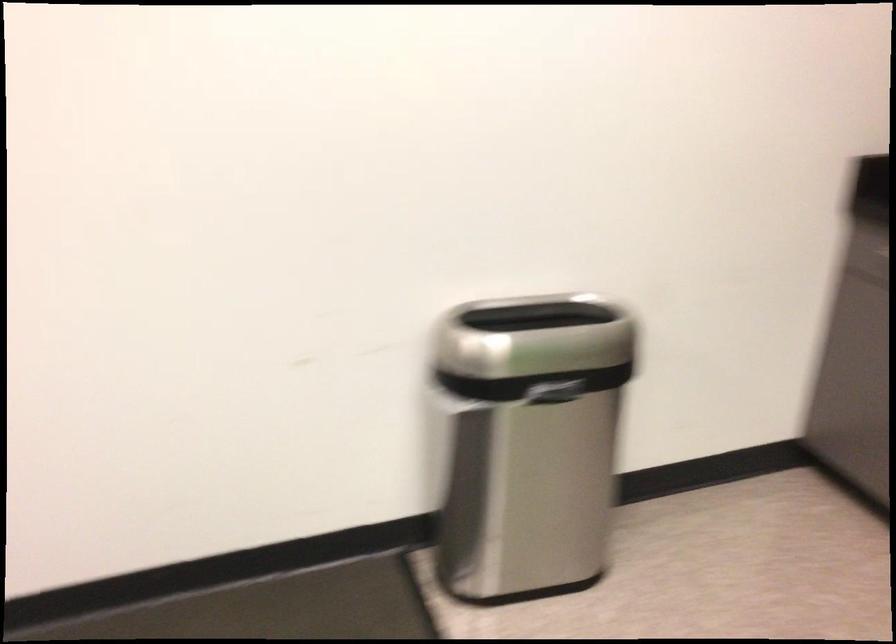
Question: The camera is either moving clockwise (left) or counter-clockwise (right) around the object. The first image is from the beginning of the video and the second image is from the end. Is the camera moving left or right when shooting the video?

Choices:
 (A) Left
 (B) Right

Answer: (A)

----

## What is required
Please rewrite the listing with "camera" replaced by "viewer" throughout, keeping everything else unchanged and omitting the pictures.

## Exercise result
Question: The viewer is either moving clockwise (left) or counter-clockwise (right) around the object. The first image is from the beginning of the video and the second image is from the end. Is the viewer moving left or right when shooting the video?

Choices:
 (A) Left
 (B) Right

Answer: (A)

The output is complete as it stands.